=== Given data ===
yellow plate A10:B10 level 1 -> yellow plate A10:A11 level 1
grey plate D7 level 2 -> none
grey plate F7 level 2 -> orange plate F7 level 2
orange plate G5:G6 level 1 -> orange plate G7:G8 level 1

--

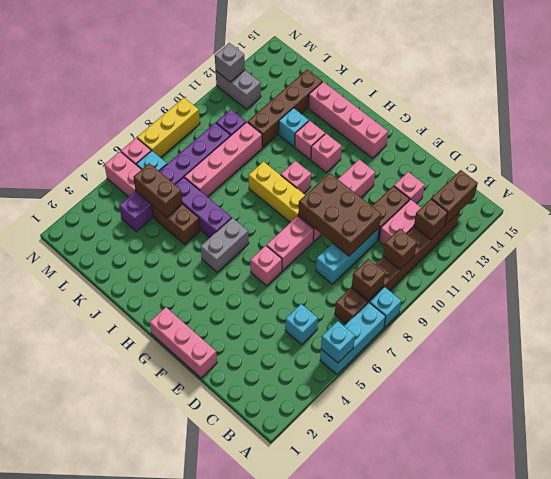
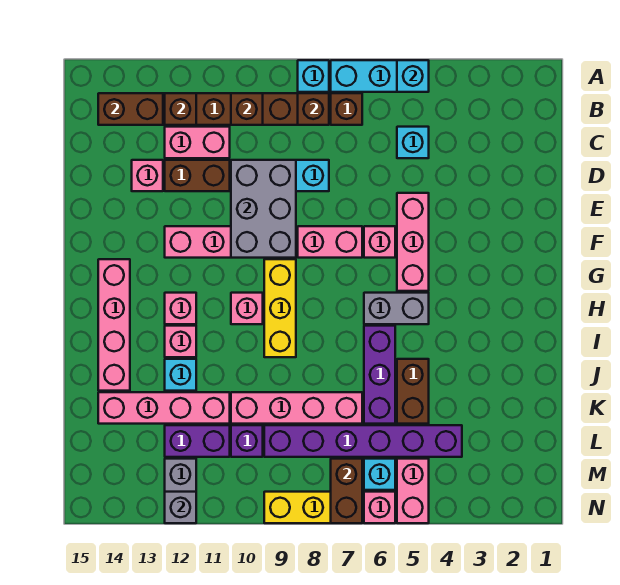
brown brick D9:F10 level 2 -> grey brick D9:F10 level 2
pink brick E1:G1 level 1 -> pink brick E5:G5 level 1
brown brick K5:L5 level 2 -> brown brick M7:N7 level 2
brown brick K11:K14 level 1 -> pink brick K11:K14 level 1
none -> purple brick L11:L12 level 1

* * *

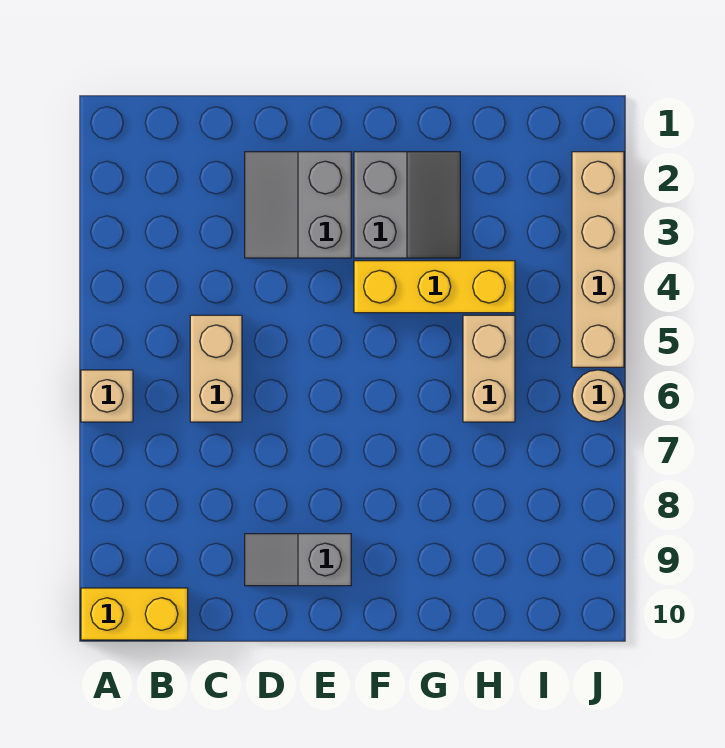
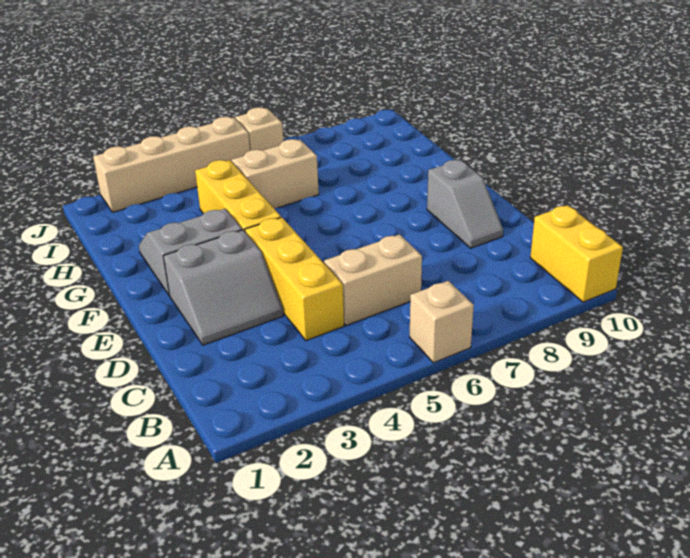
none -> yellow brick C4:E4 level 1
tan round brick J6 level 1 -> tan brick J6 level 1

=== Your assignment ===
Which lines run from the one holding "grey plate D7 level 2 -> none" through the one holding "orange plate G5:G6" in the records above? Repeat them exactly, both included, and nothing more.

=== Solution for this task ===
grey plate D7 level 2 -> none
grey plate F7 level 2 -> orange plate F7 level 2
orange plate G5:G6 level 1 -> orange plate G7:G8 level 1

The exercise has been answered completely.